Extracted data entries:

---------------

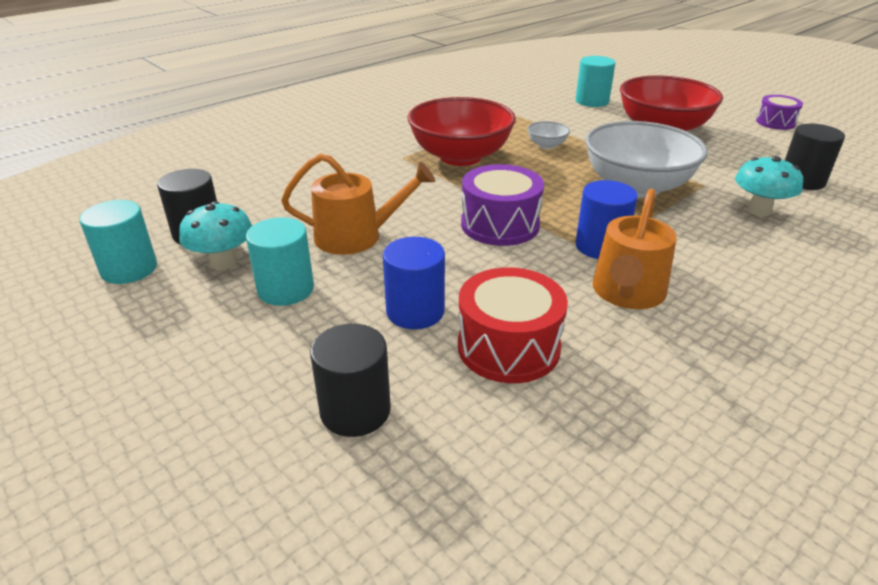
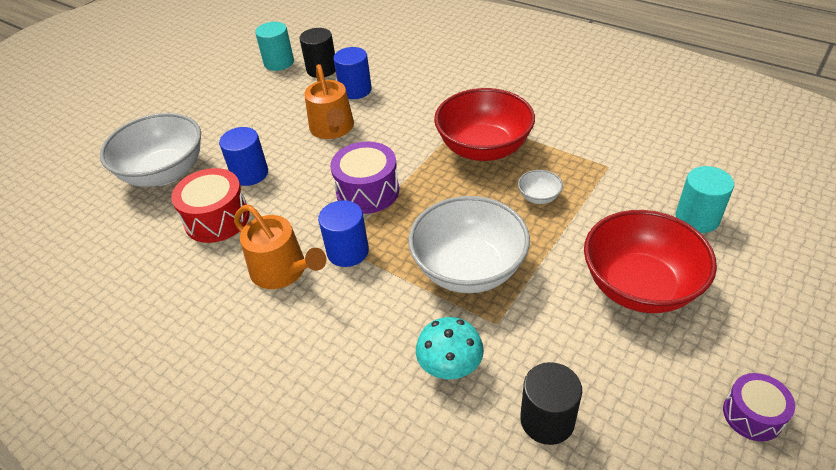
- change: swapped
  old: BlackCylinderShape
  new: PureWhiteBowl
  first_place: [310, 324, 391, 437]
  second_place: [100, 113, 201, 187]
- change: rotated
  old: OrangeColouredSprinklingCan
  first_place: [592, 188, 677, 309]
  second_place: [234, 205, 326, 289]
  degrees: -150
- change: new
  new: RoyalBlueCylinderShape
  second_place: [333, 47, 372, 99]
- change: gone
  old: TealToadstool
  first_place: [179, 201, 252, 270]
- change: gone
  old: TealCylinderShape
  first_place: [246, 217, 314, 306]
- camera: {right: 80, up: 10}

---------------

Your answer should consist solely of the lines above from the line with "old: OrangeColouredSprinklingCan" to the line with "old: TealToadstool", both included, reproduced exactly.

  old: OrangeColouredSprinklingCan
  first_place: [592, 188, 677, 309]
  second_place: [234, 205, 326, 289]
  degrees: -150
- change: new
  new: RoyalBlueCylinderShape
  second_place: [333, 47, 372, 99]
- change: gone
  old: TealToadstool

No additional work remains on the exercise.